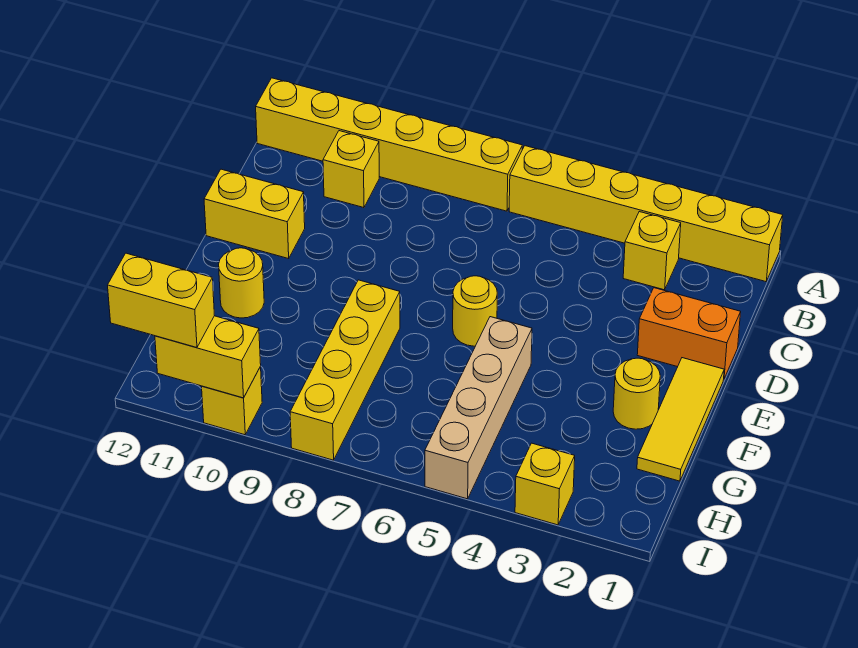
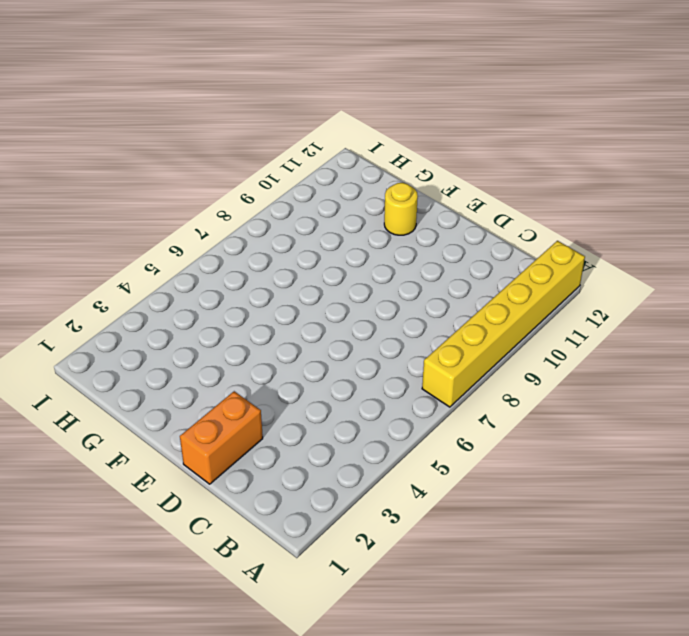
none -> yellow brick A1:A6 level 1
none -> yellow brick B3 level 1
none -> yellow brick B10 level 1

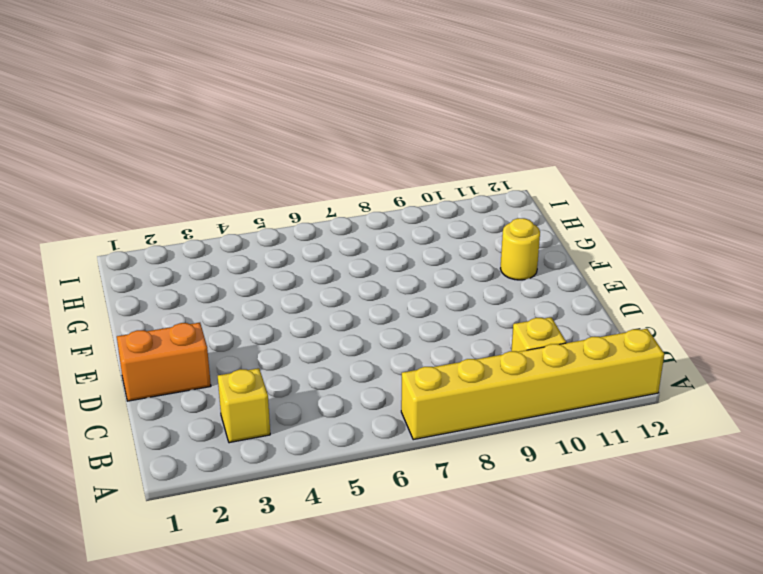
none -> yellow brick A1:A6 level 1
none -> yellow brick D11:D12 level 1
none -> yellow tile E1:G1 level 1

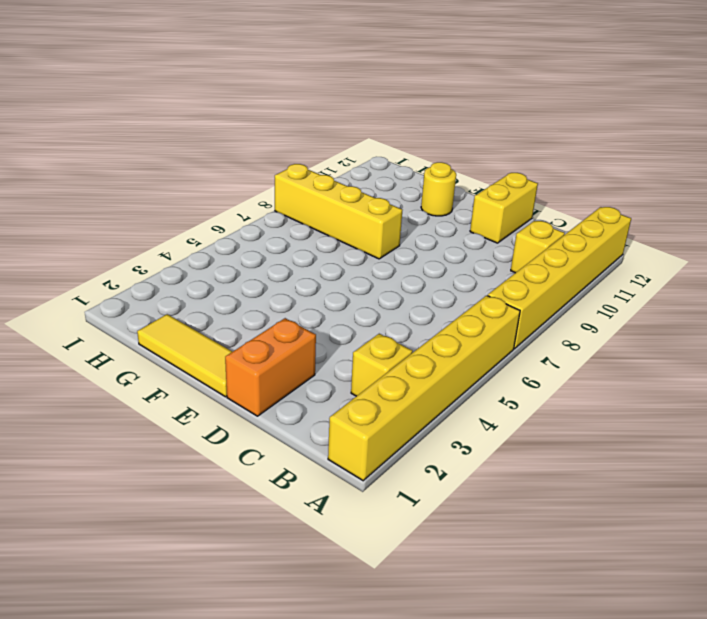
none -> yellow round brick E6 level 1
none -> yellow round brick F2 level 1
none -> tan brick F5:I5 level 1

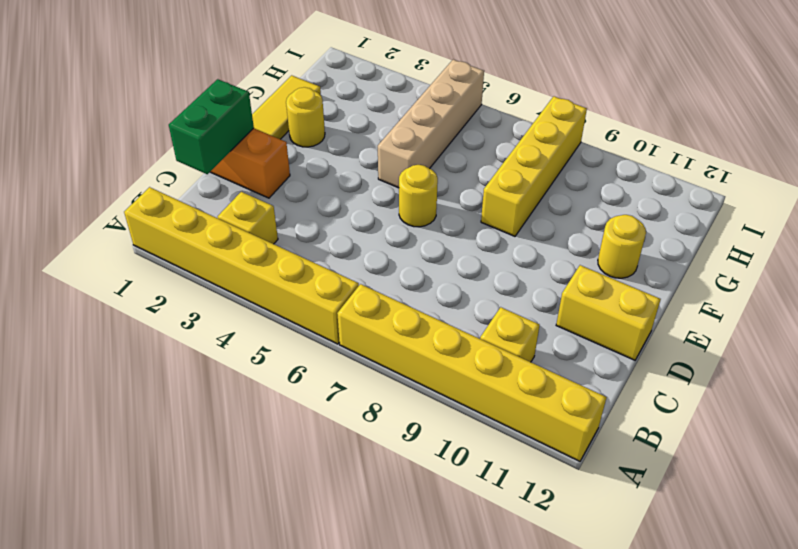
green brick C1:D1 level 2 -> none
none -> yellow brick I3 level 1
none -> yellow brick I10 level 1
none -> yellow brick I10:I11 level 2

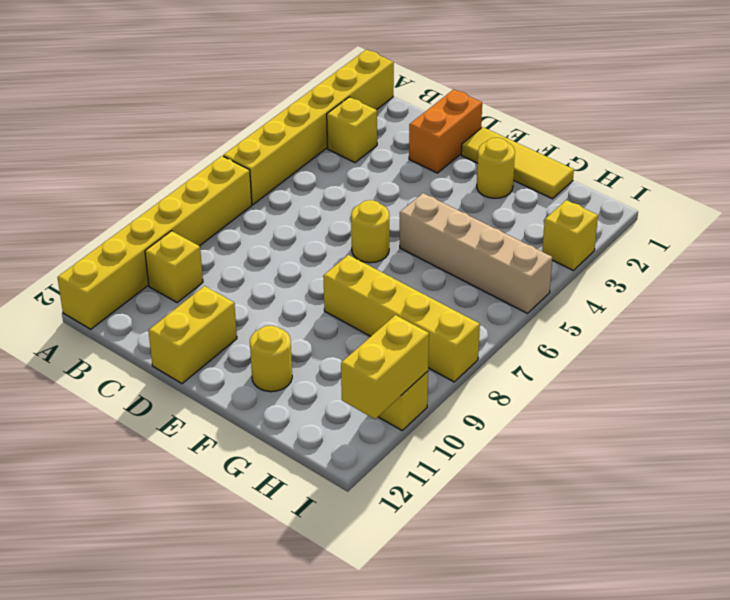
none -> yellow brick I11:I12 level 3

= = =

#### WHAT THIS TASK INVOLVES:
An exact restatement of the lines from the one holding "none -> yellow brick B3 level 1" through the end of the entries, both ends included, is the whole answer. Pictures stay out.

#### WRITTEN ANSWER:
none -> yellow brick B3 level 1
none -> yellow brick B10 level 1

none -> yellow brick A1:A6 level 1
none -> yellow brick D11:D12 level 1
none -> yellow tile E1:G1 level 1

none -> yellow round brick E6 level 1
none -> yellow round brick F2 level 1
none -> tan brick F5:I5 level 1

green brick C1:D1 level 2 -> none
none -> yellow brick I3 level 1
none -> yellow brick I10 level 1
none -> yellow brick I10:I11 level 2

none -> yellow brick I11:I12 level 3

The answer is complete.